→ WHAT TO WORK ON: Starting at the line below with "none -> pink brick H1:H3 level 1" and stopping at the line with "none -> yellow brick M9 level 2", please print each line exactly, those two included, and skip every picture.

→ DATA FOR THIS EXERCISE:
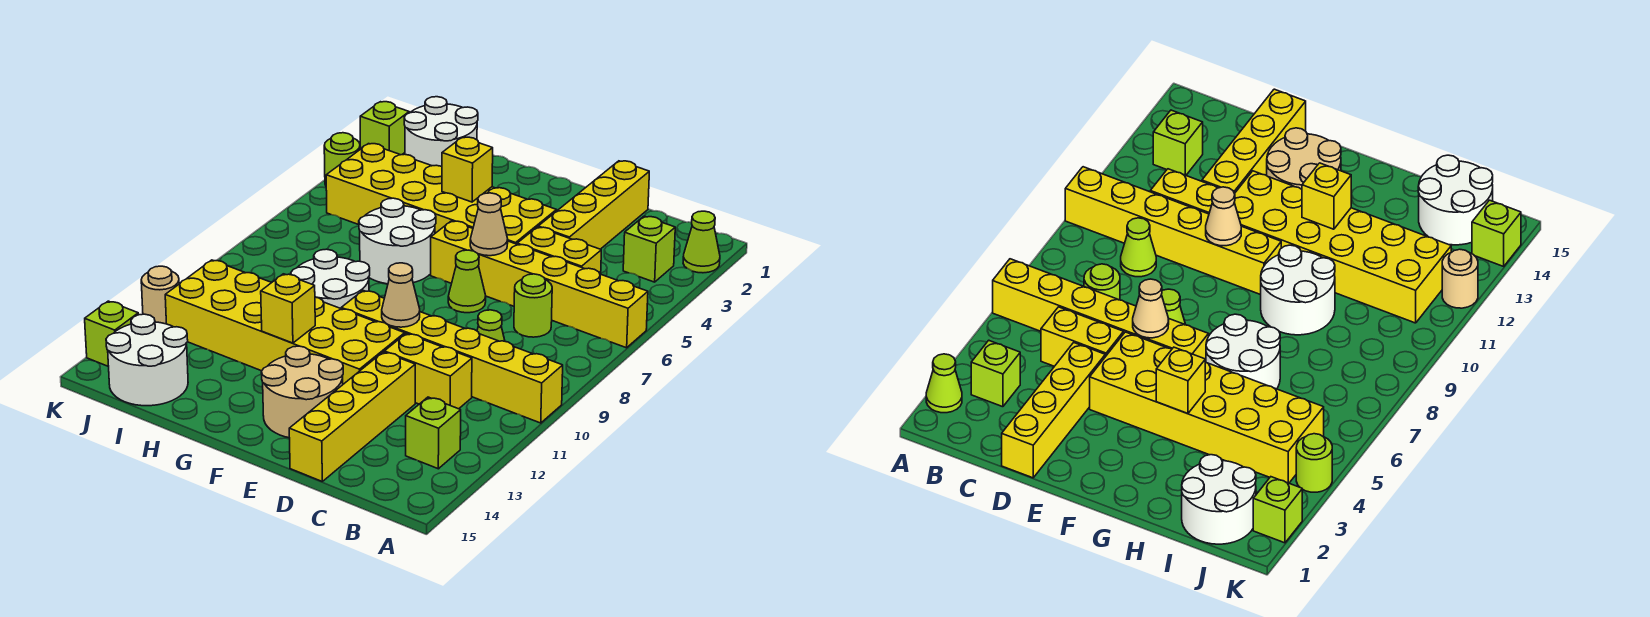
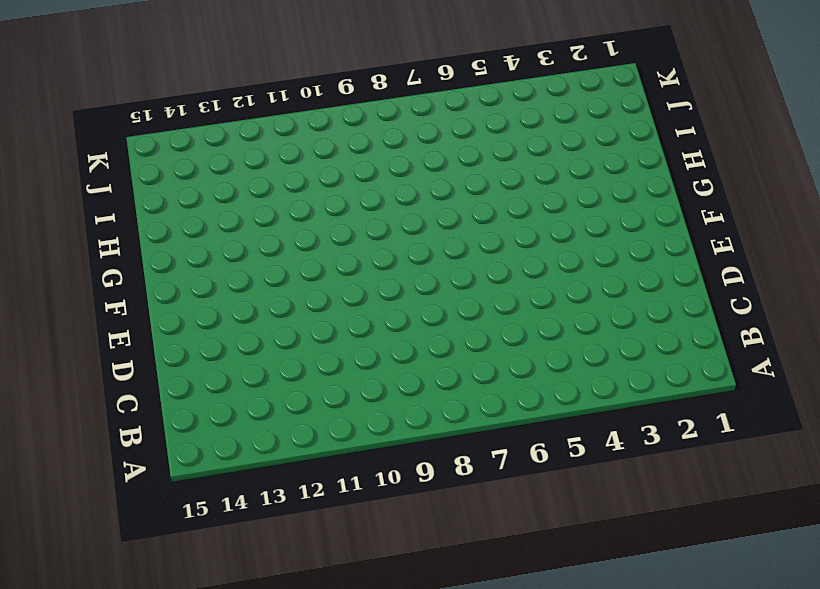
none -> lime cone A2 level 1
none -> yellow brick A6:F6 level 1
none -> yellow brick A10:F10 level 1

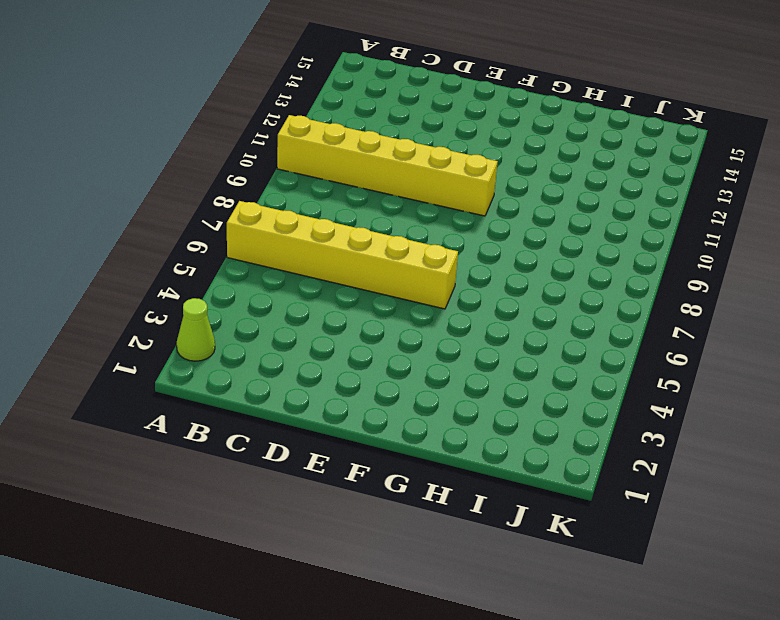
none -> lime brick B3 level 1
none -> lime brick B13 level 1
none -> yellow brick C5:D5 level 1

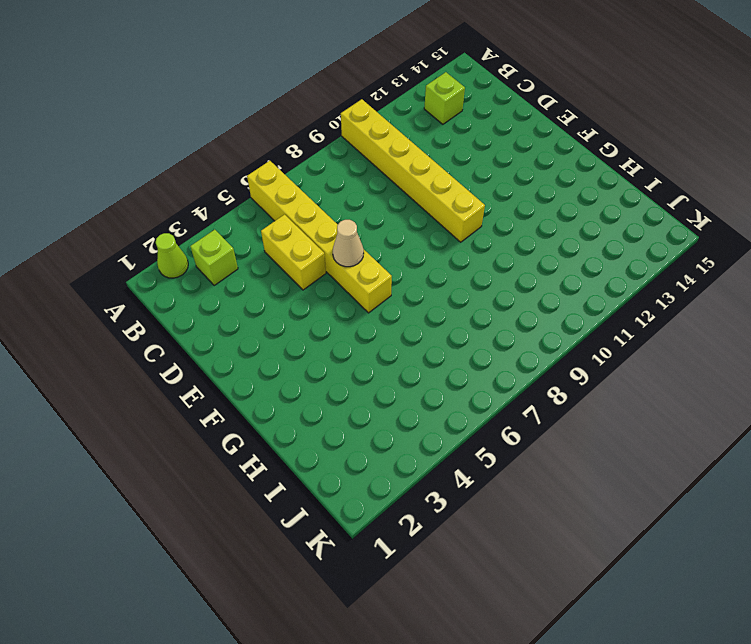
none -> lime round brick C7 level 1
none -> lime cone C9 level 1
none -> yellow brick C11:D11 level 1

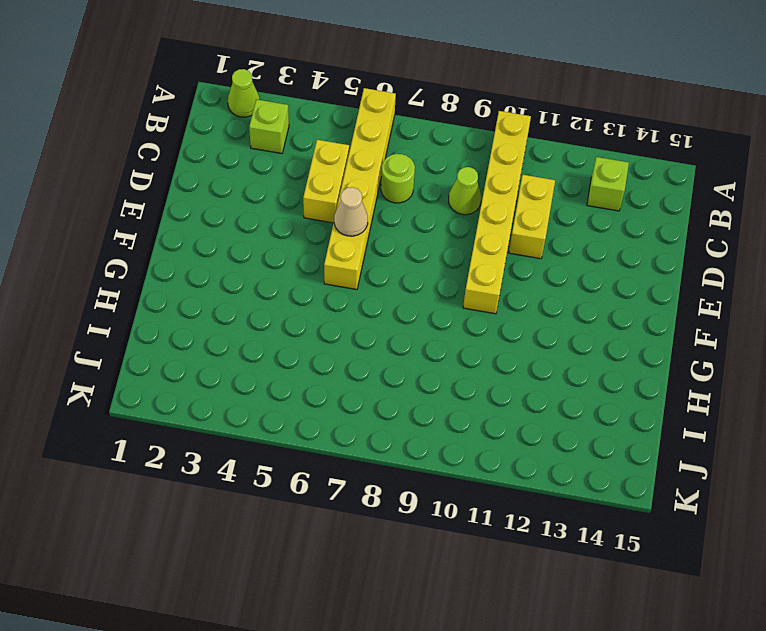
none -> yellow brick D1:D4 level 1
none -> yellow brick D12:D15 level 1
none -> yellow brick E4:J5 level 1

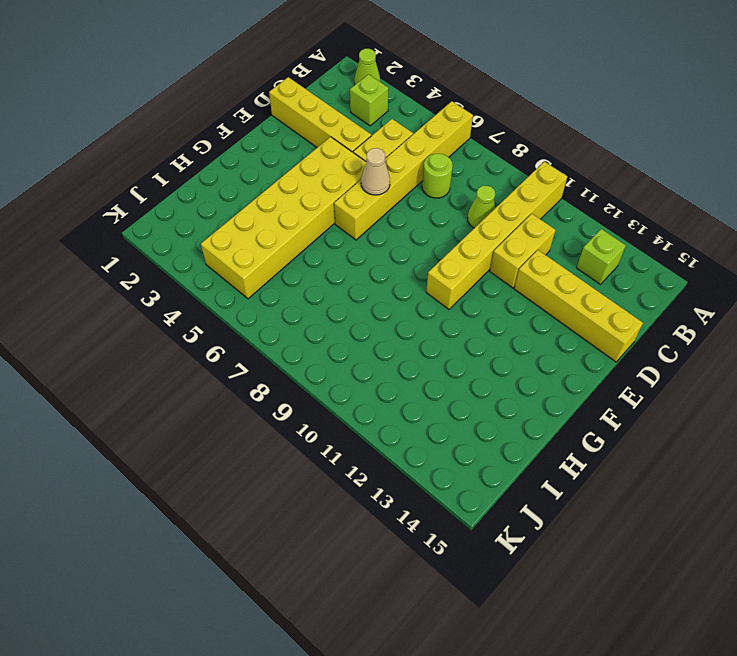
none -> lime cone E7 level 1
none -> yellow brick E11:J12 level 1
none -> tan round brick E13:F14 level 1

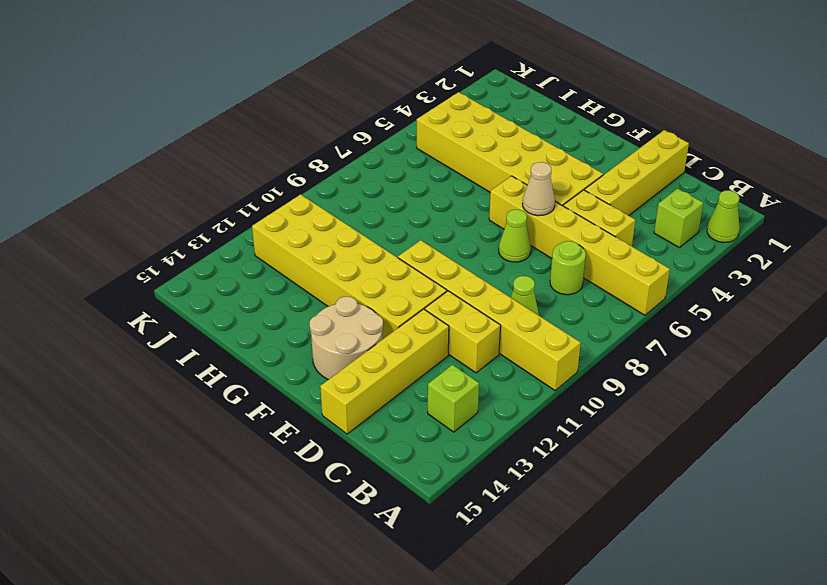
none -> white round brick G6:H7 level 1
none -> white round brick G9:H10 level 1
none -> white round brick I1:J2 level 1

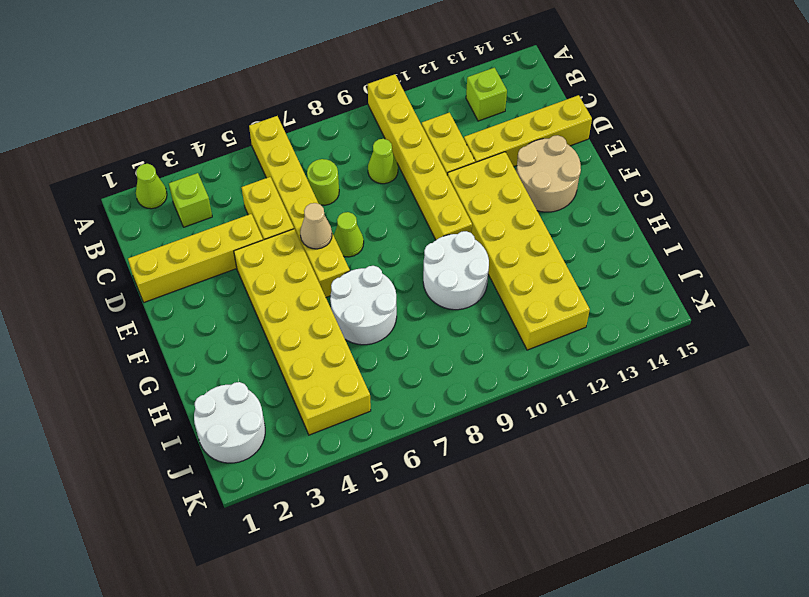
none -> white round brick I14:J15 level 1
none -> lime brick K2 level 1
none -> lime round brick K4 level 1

--

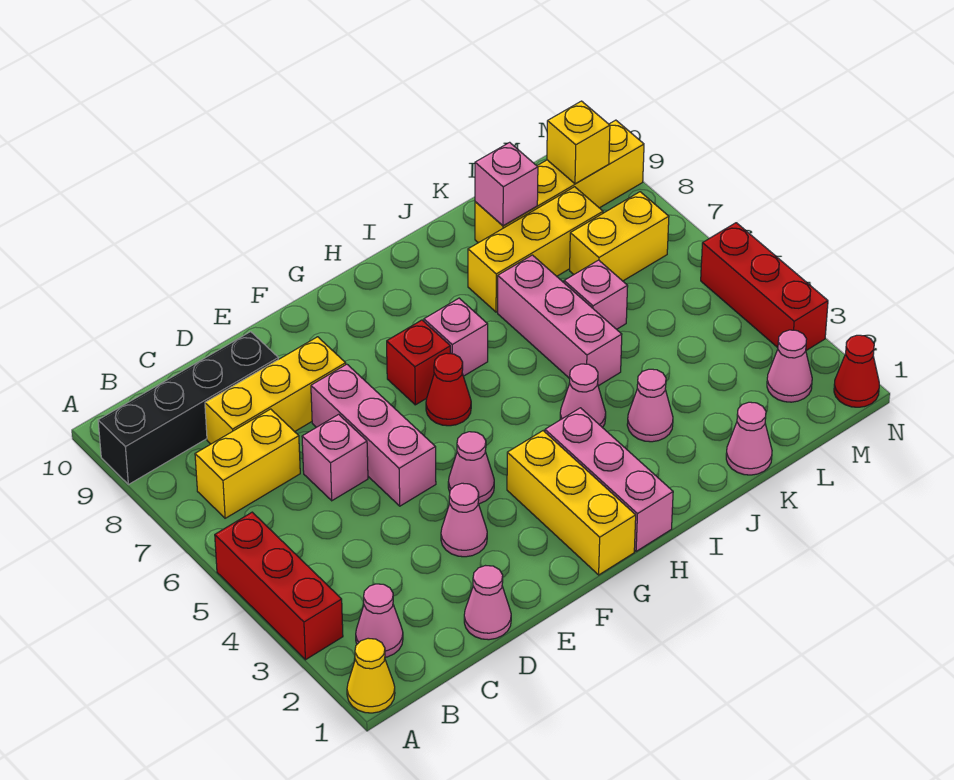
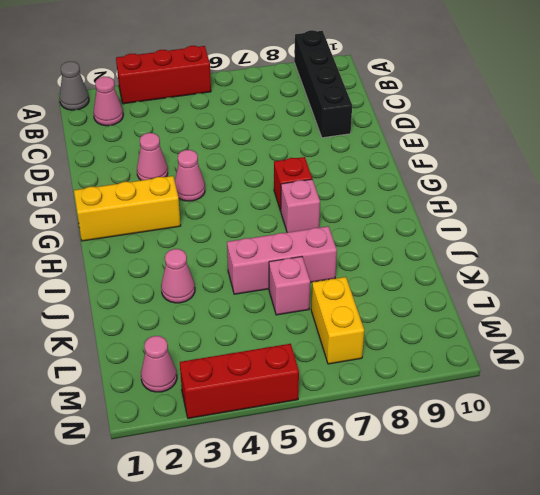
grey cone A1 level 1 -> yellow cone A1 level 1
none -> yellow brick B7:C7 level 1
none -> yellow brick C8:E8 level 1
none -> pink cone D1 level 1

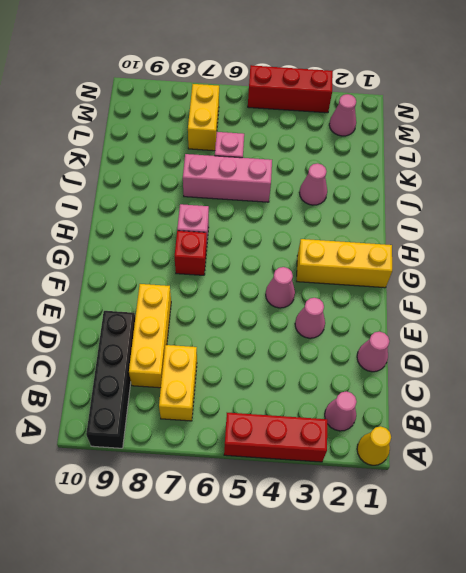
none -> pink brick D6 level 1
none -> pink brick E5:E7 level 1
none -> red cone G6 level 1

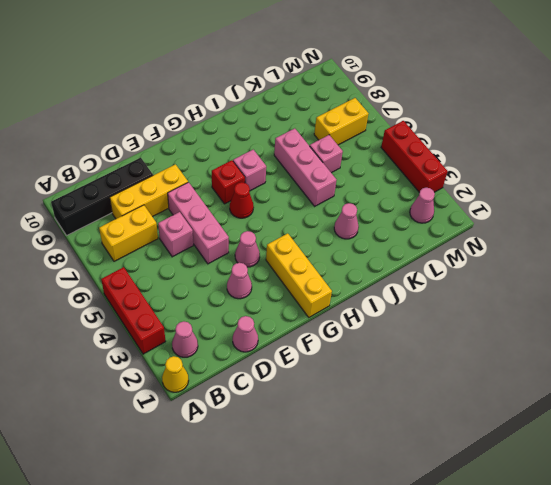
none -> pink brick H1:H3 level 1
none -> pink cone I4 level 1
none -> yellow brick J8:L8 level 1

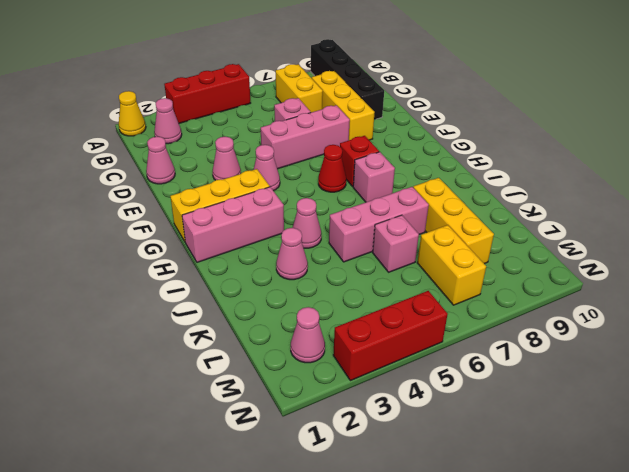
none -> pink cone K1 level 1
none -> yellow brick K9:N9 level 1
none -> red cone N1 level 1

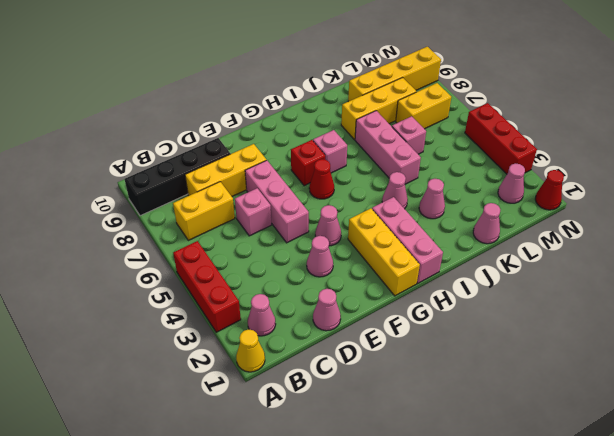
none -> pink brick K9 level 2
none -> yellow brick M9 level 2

==

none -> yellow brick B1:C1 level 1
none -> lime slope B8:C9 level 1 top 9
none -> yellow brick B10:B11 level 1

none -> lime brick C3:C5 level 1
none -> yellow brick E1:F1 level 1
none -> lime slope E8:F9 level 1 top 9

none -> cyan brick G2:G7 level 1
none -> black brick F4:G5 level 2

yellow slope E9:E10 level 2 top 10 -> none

→ SOLUTION BELOW:
none -> pink brick H1:H3 level 1
none -> pink cone I4 level 1
none -> yellow brick J8:L8 level 1

none -> pink cone K1 level 1
none -> yellow brick K9:N9 level 1
none -> red cone N1 level 1

none -> pink brick K9 level 2
none -> yellow brick M9 level 2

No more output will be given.